# MATERIAL PROVIDED
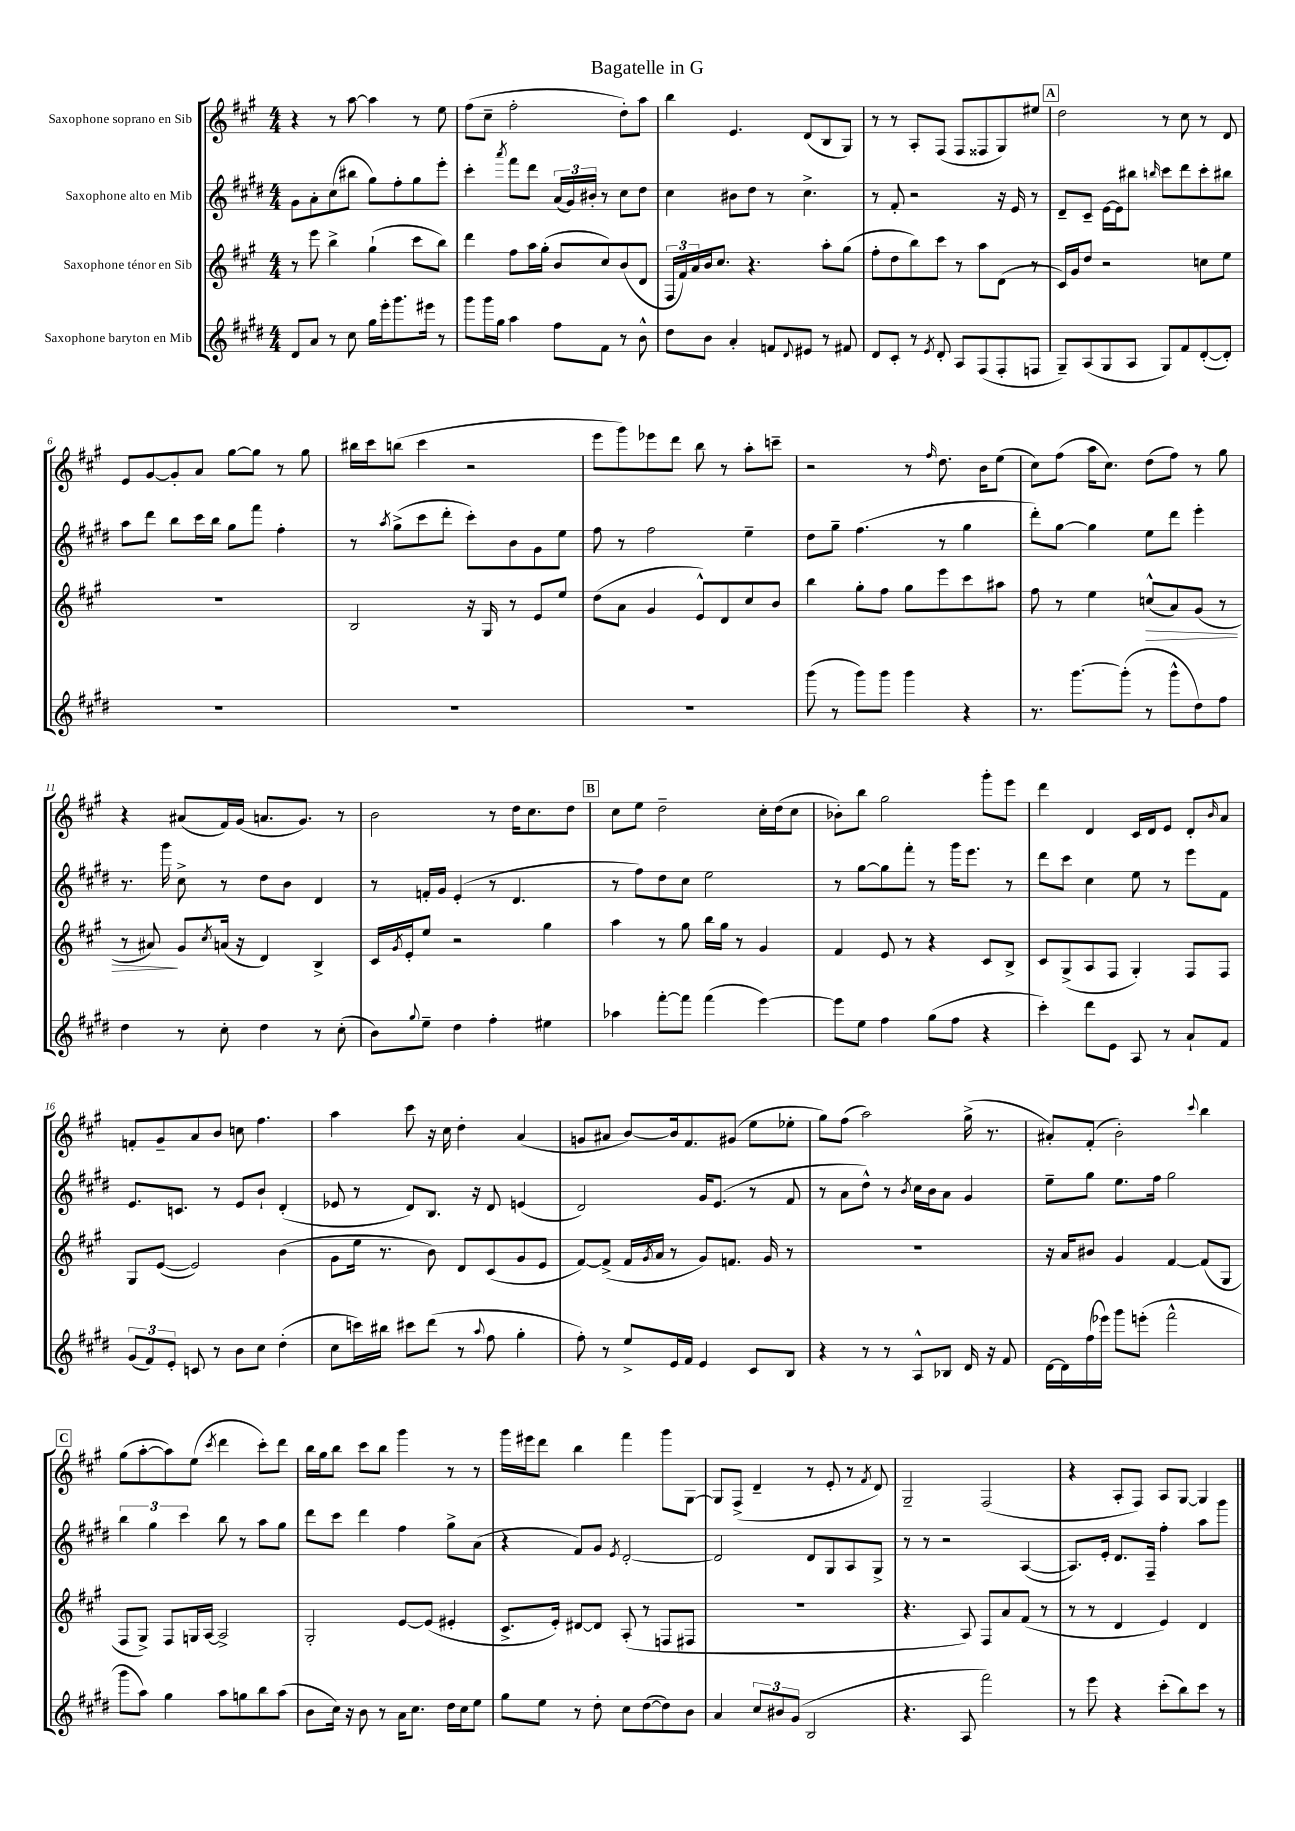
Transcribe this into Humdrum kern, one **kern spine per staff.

**kern	**kern	**dynam	**kern	**kern
*part4	*part3	*part3	*part2	*part1
*staff4	*staff3	*staff3	*staff2	*staff1
*I"Saxophone baryton en Mib	*I"Saxophone ténor en Sib	*	*I"Saxophone alto en Mib	*I"Saxophone soprano en Sib
*clefG2	*clefG2	*	*clefG2	*clefG2
*k[f#c#g#d#]	*k[f#c#g#]	*	*k[f#c#g#d#]	*k[f#c#g#]
*M4/4	*M4/4	*	*M4/4	*M4/4
=1	=1	=1	=1	=1
8d#/L	8r	.	8g#\L	4r
8a/J	8eee\	.	8a'\	.
8r	4bb^\	.	(8cc#\	8r
8cc#\	.	.	8bb#X\J	[8aa\
16gg#\LL	(4gg#`\	.	8gg#\L)	4aa\]
16eee'\J	.	.	.	.
8.ggg#\	.	.	8ff#'\	.
.	8ccc#\L	.	8gg#\	8r
16eee#X\Jk	.	.	.	.
8r	8bb\J)	.	8eee'\J	8ee\
=2	=2	=2	=2	=2
8ggg#\L	4ddd\	.	4ccc#'\	(8ff#\L
16ggg#\L	.	.	.	8cc#~\J
16gg#\JJ	.	.	.	.
.	.	.	8qaaa/	.
4aa\	8ff#\L	.	8fff#\L	2ff#'\
.	16aa\L	.	8ddd#\J	.
.	(16gg#'\JJ	.	.	.
8ff#\L	8b/L	.	(24a/LL	.
.	.	.	24g#/)	.
.	.	.	24b#X'/JJ	.
8f#\J	8cc#/)	.	8r	.
8r	(8b/	.	8cc#\L	8dd'\L)
8b^^\	8d/J	.	8dd#\J	8aa\J
=3	=3	=3	=3	=3
8dd#\L	24F#/LL	.	4cc#\	4bb\
.	24f#/)	.	.	.
.	24a/	.	.	.
8b\J	16b/J	.	.	.
.	8.cc#/J	.	.	.
4a'/	.	.	8b#X\L	4.e/
.	4.r	.	8dd#\J	.
8fn/L	.	.	8r	.
8qqd#/	.	.	.	.
8e#X/J	.	.	4.cc#^\	(8d/L
8r	8aa'\L	.	.	8B/
8f#X/	(8gg#\J	.	.	8G#/J)
=4	=4	=4	=4	=4
8d#/L	8ff#'\L	.	8r	8r
8c#'/J	8dd\	.	8f#'/	8r
8r	8bb\)	.	2r	8A'/L
8qe/	.	.	.	.
8d#'/	8ccc#\J	.	.	(8F#/J
8A/L	8r	.	.	8F#/L
(8F#/	8aa\L	.	.	8F##X/
8F#'/	(8d\J	.	16r	8G#/)
.	.	.	16e/	.
8Fn/J	8r	.	8r	8ee#X/J
!!LO:REH:place=s1:t=A
=5	=5	=5	=5	=5
8G#~/L)	16c#/LL)	.	8d#~/L	2dd\
.	16g#/J	.	.	.
(8A/	8dd/J	.	8c#~/J	.
8G#/	2r	.	[16e\LL	.
.	.	.	16e\J]	.
8A/J	.	.	8bb#X\J	.
.	.	.	16qqbbn/	.
8G#/L)	.	.	8ccc#\L	8r
8f#/	.	.	8ddd#\	8cc#\
([8d#'/	8ccn\L	.	8ccc#'\	8r
8d#'/J])	8ee\J	.	8bb#X\J	8d/
!!LO:LB:g=z
=6	=6	=6	=6	=6
1r	1r	.	8aa\L	8e/L
.	.	.	8ddd#\J	[8g#/
.	.	.	8bb\L	8g#'/]
.	.	.	16ccc#\L	8a/J
.	.	.	16bb\JJ	.
.	.	.	8gg#\L	[8gg#\L
.	.	.	8fff#\J	8gg#\J]
.	.	.	4ff#'\	8r
.	.	.	.	8gg#\
=7	=7	=7	=7	=7
1r	2B/	.	8r	16bb#X\LL
.	.	.	.	16ccc#\J
.	.	.	8qaa/	.
.	.	.	(8gg#^\L	(8bbn\J
.	.	.	8ccc#\	4ccc#\
.	.	.	8ddd#'\J	.
.	16r	.	8ccc#'\L)	2r
.	16G#/	.	.	.
.	8r	.	8b\	.
.	8e/L	.	8g#\	.
.	8ee/J	.	8ee\J	.
=8	=8	=8	=8	=8
1r	(8dd\L	.	8ff#\	8eee\L
.	8a\J	.	8r	8ggg#\)
.	4g#/	.	2ff#\	8eee-X\
.	.	.	.	8ddd\J
.	8e^^/L)	.	.	8bb\
.	8d/	.	.	8r
.	8cc#/	.	4ee~\	8aa'\L
.	8b/J	.	.	8cccn~\J
=9	=9	=9	=9	=9
(8ggg#\	4bb\	.	8dd#\L	2r
8r	.	.	8gg#~\J	.
8ggg#\L)	8gg#'\L	.	(4.ff#\	.
8ggg#\J	8ff#\J	.	.	.
4ggg#\	8gg#\L	.	.	8r
.	.	.	.	16qqff#/
.	8eee\	.	8r	8.dd\
4r	8ccc#\	.	4gg#\	.
.	.	.	.	16b\KL
.	8aa#X\J	.	.	(8ee\J
=10	=10	=10	=10	=10
8.r	8ff#\	.	8ddd#'\L)	8cc#\L)
.	8r	.	[8gg#\J	(8ff#\J
[8.ggg#\L	.	.	.	.
.	4ee\	.	4gg#\]	16aa\KL
.	.	.	.	8.cc#\J)
(8ggg#'\J]	.	.	.	.
!	!	!LO:HP:b	!	!
8r	(8ccn^^/L	>	8ee\L	(8dd\L
8ggg#^^\L	8a/)	.	8ddd#\J	8ff#\J)
8dd#\)	(8g#/J	.	4eee'\	8r
8ff#\J	8r	.	.	8gg#\
!!LO:LB:g=z
=11	=11	=11	=11	=11
4dd#\	8r	.	8.r	4r
.	8a#X/)	.	.	.
.	.	.	16ggg#\	.
8r	8g#/L	]	8cc#^\	(8a#X/L
.	8qcc#/	.	.	.
8cc#'\	(16an/Jk	.	8r	16f#/L)
.	16r	.	.	(16g#/JJ
4dd#\	4d/)	.	8dd#\L	8.an/L
.	.	.	8b\J	.
.	.	.	.	8.g#/J)
8r	4B^/	.	4d#/	.
(8cc#'\	.	.	.	8r
=12	=12	=12	=12	=12
8b\L)	16c#/LL	.	8r	2b\
.	8qg#/	.	.	.
.	16e'/J	.	.	.
8qqgg#/	.	.	.	.
8ee~\J	8ee/J	.	16fn'/LL	.
.	.	.	16g#/JJ	.
4dd#\	2r	.	(4e'/	.
4ff#'\	.	.	8r	8r
.	.	.	4.d#/	16dd\KL
.	.	.	.	8.cc#\
4ee#X\	4gg#\	.	.	.
.	.	.	.	8dd\J
!!LO:REH:place=s1:t=B
=13	=13	=13	=13	=13
4aa-X\	4aa\	.	8r	8cc#\L
.	.	.	8ff#\L)	8ee\J
[8fff#'\L	8r	.	8dd#\	2dd~\
8fff#\J]	8gg#\	.	8cc#\J	.
(4fff#\	16bb\LL	.	2ee\	.
.	16gg#\JJ	.	.	.
.	8r	.	.	.
[4eee\)	4g#/	.	.	16cc#'\LL
.	.	.	.	(16dd\J
.	.	.	.	8cc#\J
=14	=14	=14	=14	=14
8eee\L]	4f#/	.	8r	8b-X'\L)
8ee\J	.	.	[8gg#\L	8bb\J
4ff#\	8e/	.	8gg#\]	2gg#\
.	8r	.	8fff#'\J	.
(8gg#\L	4r	.	8r	.
8ff#\J	.	.	16ggg#\KL	.
.	.	.	8.eee\J	.
4r	8c#/L	.	.	8ggg#'\L
.	8B^/J	.	8r	8eee\J
=15	=15	=15	=15	=15
4ccc#'\)	8c#/L	.	8ddd#\L	4ddd\
.	(8G#^/	.	8ccc#\J	.
8ddd#\L	8A/	.	4cc#\	4d/
8e\J	8F#/J	.	.	.
8A/	4G#'/)	.	8ee\	16c#/LL
.	.	.	.	16d/J
8r	.	.	8r	8e/J
8a`/L	8F#/L	.	8eee\L	8d'/L
.	.	.	.	16qqb/
8f#/J	8F#/J	.	8f#\J	8a/J
!!LO:LB:g=z
=16	=16	=16	=16	=16
(12g#/L	8G#/L	.	8.e/L	8fn'/L
12f#/)	.	.	.	.
.	([8e/J	.	.	8g#~/
12e'/J	.	.	.	.
.	.	.	8.cn/J	.
8cn/	2e/])	.	.	8a/
8r	.	.	8r	8b/J
8b\L	.	.	8e/L	8ccn\
8cc#\J	.	.	8b`/J	4.ff#\
(4dd#'\	(4b\	.	(4d#'/	.
=17	=17	=17	=17	=17
8cc#\L	8g#\L	.	8e-X/	4aa\
16cccn\L)	16ee\Jk	.	8r	.
16bb#X\JJ	8.r	.	.	.
8ccc#X\L	.	.	8d#/L)	8ccc#\
(8ddd#\J	8b\)	.	8.B/J	16r
.	.	.	.	16cc#\
8r	8d/L	.	.	4dd'\
.	.	.	16r	.
8qqaa/	.	.	.	.
8ff#\	(8c#/	.	8d#/	.
4gg#'\	8g#/	.	(4en/	(4a/
.	8e/J	.	.	.
=18	=18	=18	=18	=18
8ff#'\)	[8f#/L)	.	2d#/)	8gn/L
8r	(8f#^/J]	.	.	8a#X/J
8ee^/L	16f#/LL	.	.	[8b/L)
.	8qg#/	.	.	.
.	16a/JJ	.	.	.
16e/L	8r	.	.	16b/k]
16f#/JJ	.	.	.	8.f#/
4e/	8g#/L)	.	16g#/KL	.
.	.	.	(8.e/J	.
.	8.fn/J	.	.	(8g#X/J
8c#/L	.	.	8r	8ee\L
.	16g#/	.	.	.
8B/J	8r	.	8f#/	8ee-X'\J
=19	=19	=19	=19	=19
4r	1r	.	8r	8gg#\L)
.	.	.	8a\L	(8ff#\J
8r	.	.	8dd#^^\J)	2aa\)
8r	.	.	8r	.
.	.	.	8qb/	.
8A^^/L	.	.	16cc#\LL	.
.	.	.	16b\J	.
8B-X/J	.	.	8a\J	.
16d#/	.	.	4g#/	(16gg#^\
16r	.	.	.	8.r
8f#/	.	.	.	.
=20	=20	=20	=20	=20
[16d#\LL	16r	.	8ee~\L	8a#X'/L)
16d#\]	16a/KL	.	.	.
(16ff#\	8b#X/J	.	8gg#\J	(8f#'/J
16eee-X\JJ)	.	.	.	.
8ggg#\L	4g#/	.	8.ee\L	2b'\)
(8eeen'\J	.	.	.	.
.	.	.	16ff#\Jk	.
2fff#^^\	[4f#/	.	2gg#\	.
.	.	.	.	8qqccc#/
.	(8f#/L]	.	.	4bb\
.	8G#/J	.	.	.
!!LO:LB:g=z
!!LO:REH:place=s1:t=C
=21	=21	=21	=21	=21
8ggg#\L	8F#/L	.	6bb\	(8gg#\L
8aa\J)	8G#^/J)	.	.	[8aa'\
.	.	.	6gg#\	.
4gg#\	8F#/L	.	.	8aa\])
.	.	.	6ccc#\	.
.	16Gn/L	.	.	(8ee\J
.	[16A/JJ	.	.	.
.	.	.	.	8qccc#/
8aa\L	2A^/]	.	8bb\	4ddd\
8ggn\	.	.	8r	.
8bb\	.	.	8aa\L	8ccc#'\L)
(8aa\J	.	.	8gg#\J	8ddd\J
=22	=22	=22	=22	=22
8b\L	2G#'/	.	8ddd#\L	16bb\LL
.	.	.	.	16gg#\J
16cc#\Jk)	.	.	8ccc#\J	8bb\J
16r	.	.	.	.
8b\	.	.	4ddd#\	8ccc#\L
8r	.	.	.	8bb\J
16a\KL	[8e/L	.	4ff#\	4ggg#\
8.cc#\J	.	.	.	.
.	(8e/J]	.	.	.
16dd#\LL	4e#X'/	.	8gg#^\L	8r
16cc#\J	.	.	.	.
8ee\J	.	.	(8a\J	8r
=23	=23	=23	=23	=23
8gg#\L	8.c#^/L	.	4r	16ggg#\LL
.	.	.	.	16eee#X\J
8ee\J	.	.	.	8ddd\J
.	16e'/Jk)	.	.	.
8r	[8d#X/L	.	8f#/L)	4bb\
8dd#'\	8d#/J]	.	8g#/J	.
.	.	.	8qe/	.
8cc#\L	(8A'/	.	[2d#'/	4fff#\
([8dd#\	8r	.	.	.
8dd#\])	8Fn/L	.	.	8ggg#\L
8b\J	8F#X/J	.	.	[8G#\J
=24	=24	=24	=24	=24
4a/	1r	.	2d#/]	8G#/L]
.	.	.	.	(8F#^/J
12cc#/L	.	.	.	4d~/
12b#X/	.	.	.	.
(12g#/J	.	.	.	.
2B/	.	.	8d#/L	8r
.	.	.	8G#/	8e'/
.	.	.	8A/	8r
.	.	.	.	8qf#/
.	.	.	8G#^/J	8d/)
=25	=25	=25	=25	=25
4.r	4.r	.	8r	2G#~/
.	.	.	8r	.
.	.	.	2r	.
8A/	8A/)	.	.	.
2fff#\)	8F#/L	.	.	(2F#/
.	8a/	.	.	.
.	(8f#/J	.	([4A/	.
.	8r	.	.	.
=26	=26	=26	=26	=26
8r	8r	.	8.A/L])	4r
8eee\	8r	.	.	.
.	.	.	16e'/Jk	.
4r	4d/	.	8.d#/L	8A'/L
.	.	.	.	8F#/J)
.	.	.	16F#~/Jk	.
(8ccc#'\L	4e/)	.	4ff#'\	8A/L
8bb\)	.	.	.	[8G#/J
8ccc#\J	4d/	.	8aa\L	4G#/]
8r	.	.	8ggg#\J	.
==	==	==	==	==
*-	*-	*-	*-	*-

# WHAT TO WORK ON
Please pick out every line in the listing above that contains the string "place" and copy each such line in full.

# SOLUTION TO THIS TASK
!!LO:REH:place=s1:t=A
!!LO:REH:place=s1:t=B
!!LO:REH:place=s1:t=C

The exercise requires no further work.